## Itemized modification records

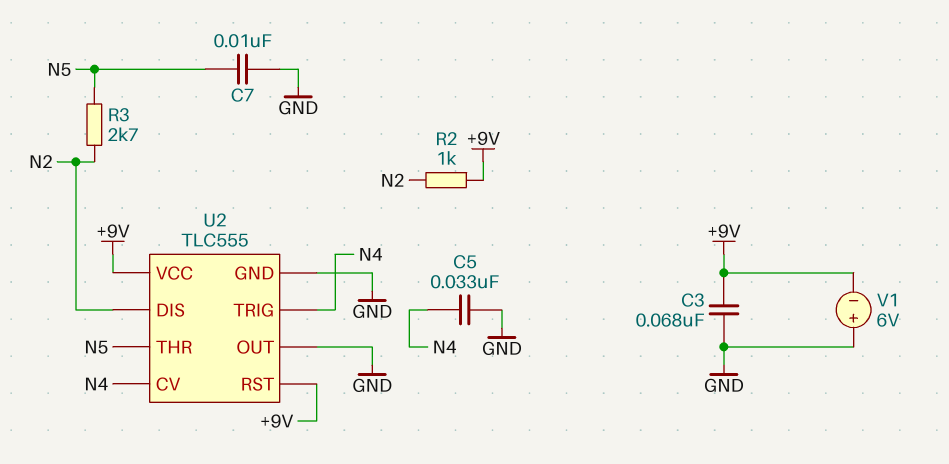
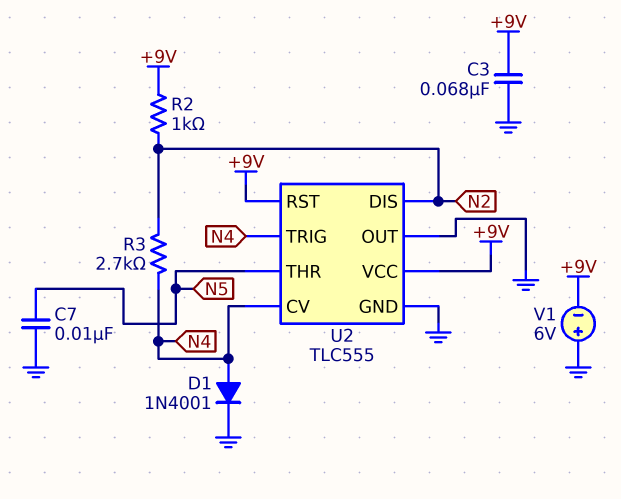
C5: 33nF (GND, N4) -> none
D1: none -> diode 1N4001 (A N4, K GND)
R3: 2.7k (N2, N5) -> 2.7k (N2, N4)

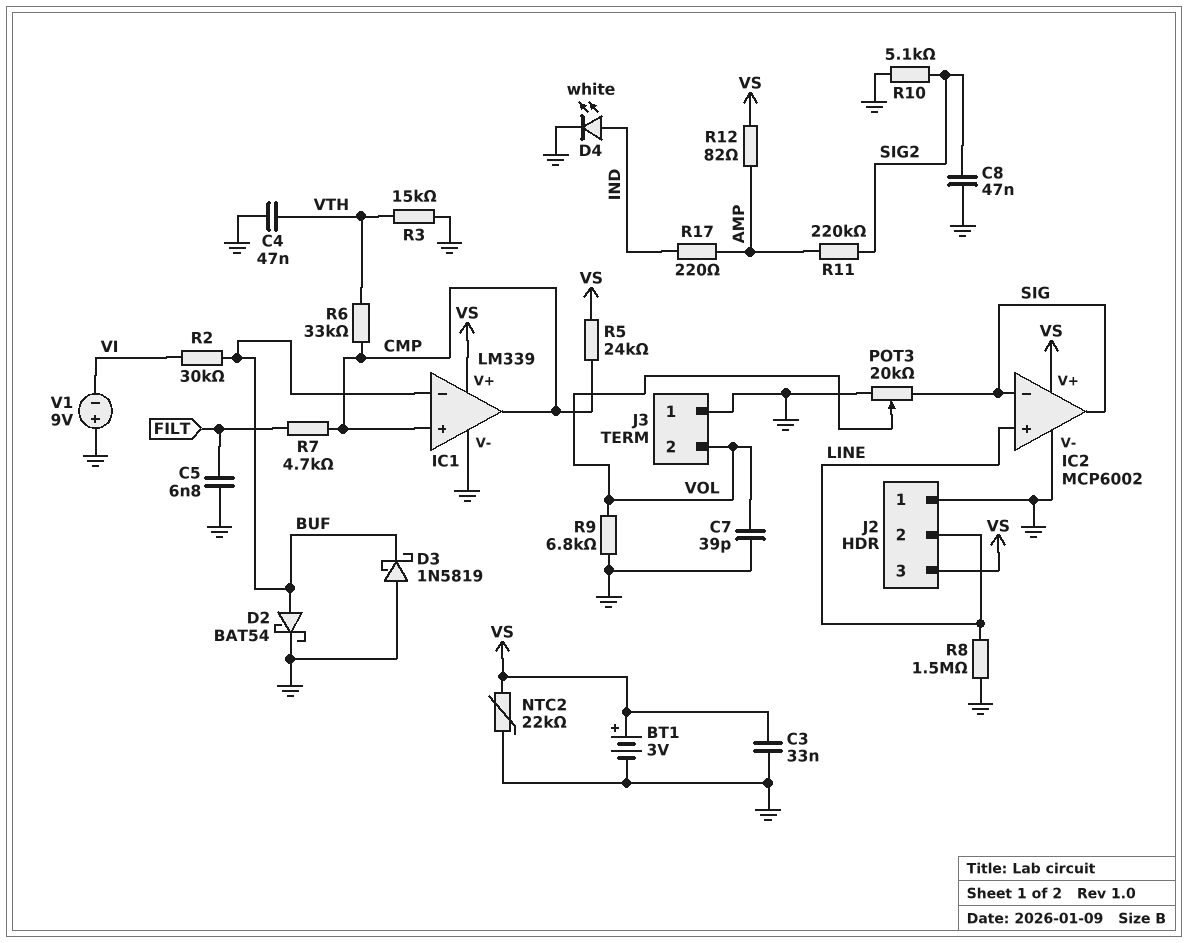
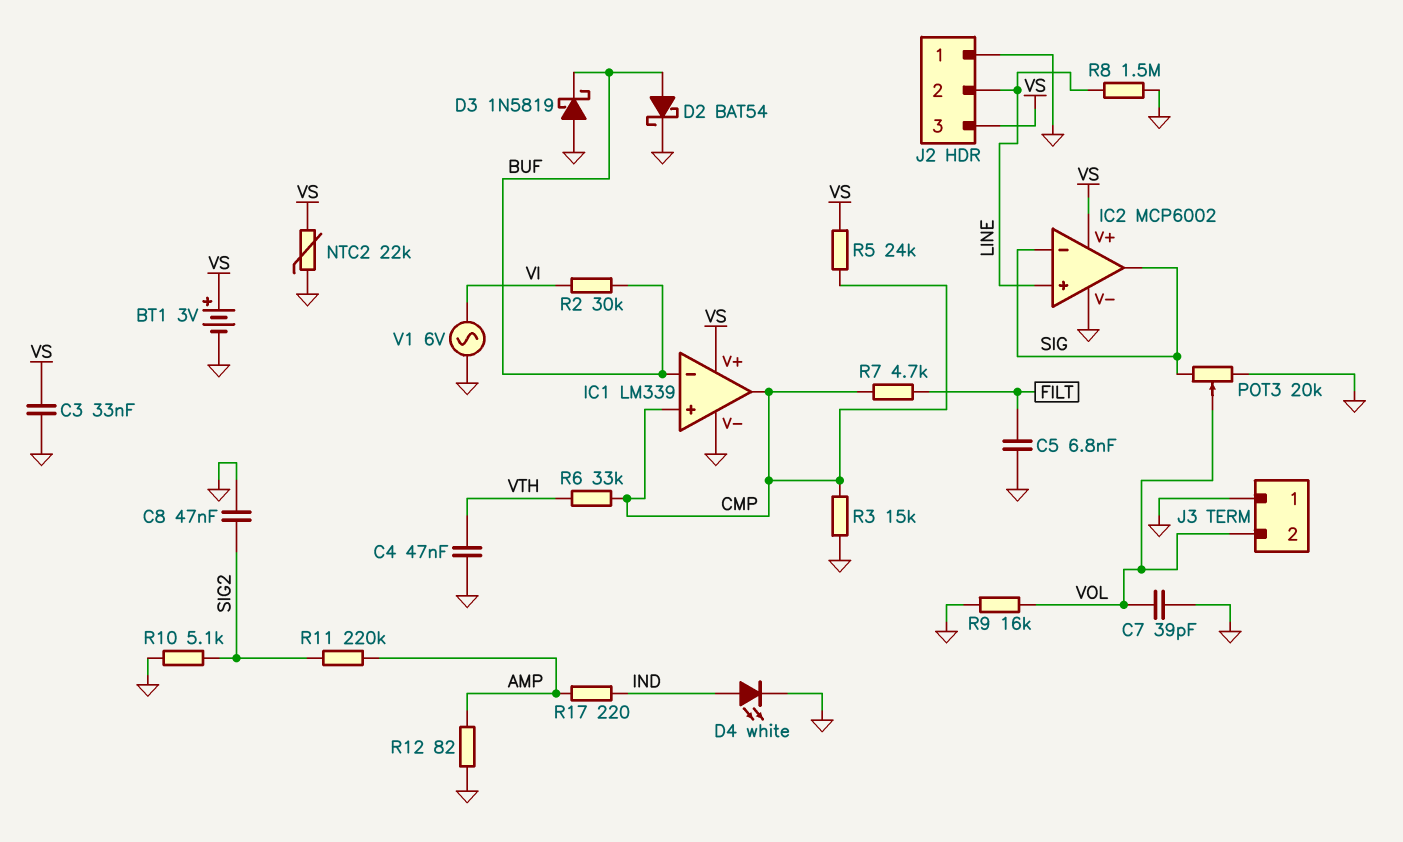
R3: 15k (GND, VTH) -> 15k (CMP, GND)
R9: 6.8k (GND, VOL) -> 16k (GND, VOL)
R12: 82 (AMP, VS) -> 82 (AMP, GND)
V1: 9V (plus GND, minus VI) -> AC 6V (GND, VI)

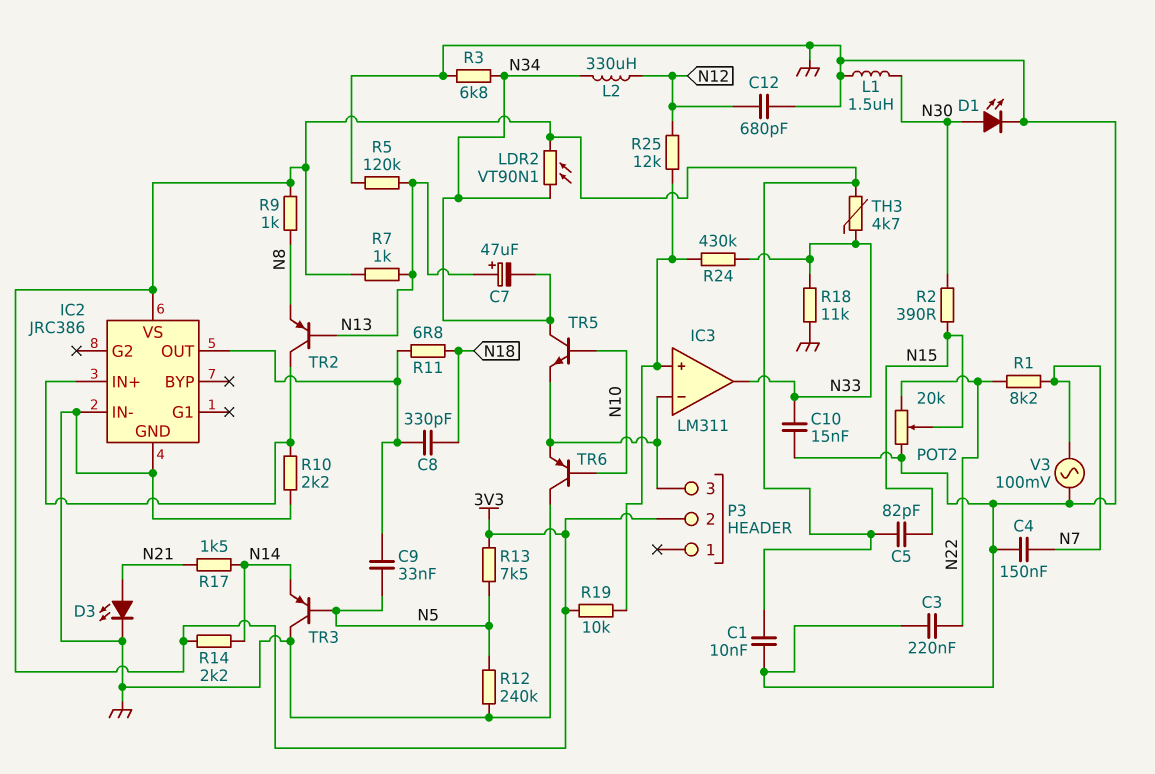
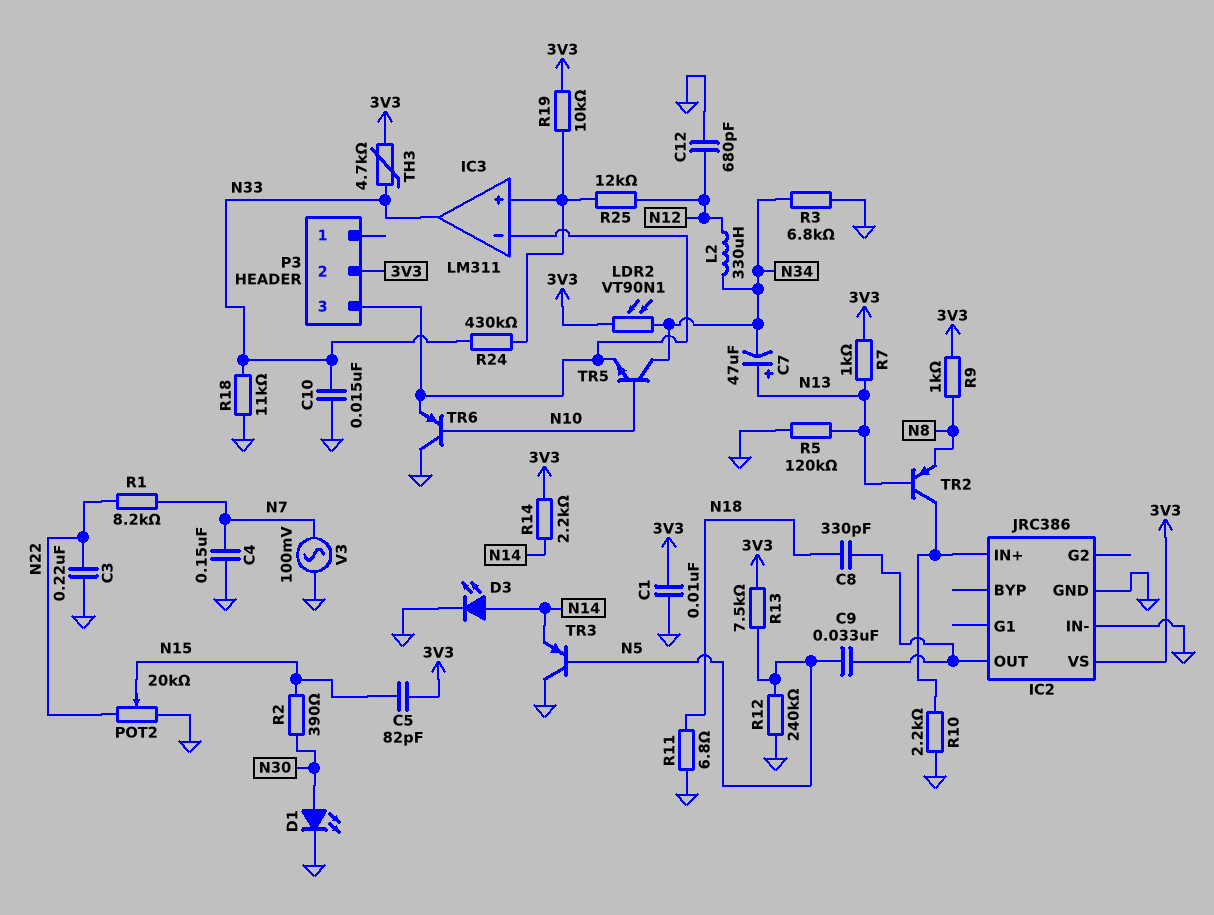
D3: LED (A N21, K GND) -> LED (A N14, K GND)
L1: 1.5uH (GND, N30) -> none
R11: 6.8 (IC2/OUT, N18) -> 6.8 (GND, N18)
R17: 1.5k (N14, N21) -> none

## What is required
Write out the lines beginning at the line with "V1: 9V (plus" and ending at the last line of the entries. Include no pictures.

## Response to the exercise
V1: 9V (plus GND, minus VI) -> AC 6V (GND, VI)

D3: LED (A N21, K GND) -> LED (A N14, K GND)
L1: 1.5uH (GND, N30) -> none
R11: 6.8 (IC2/OUT, N18) -> 6.8 (GND, N18)
R17: 1.5k (N14, N21) -> none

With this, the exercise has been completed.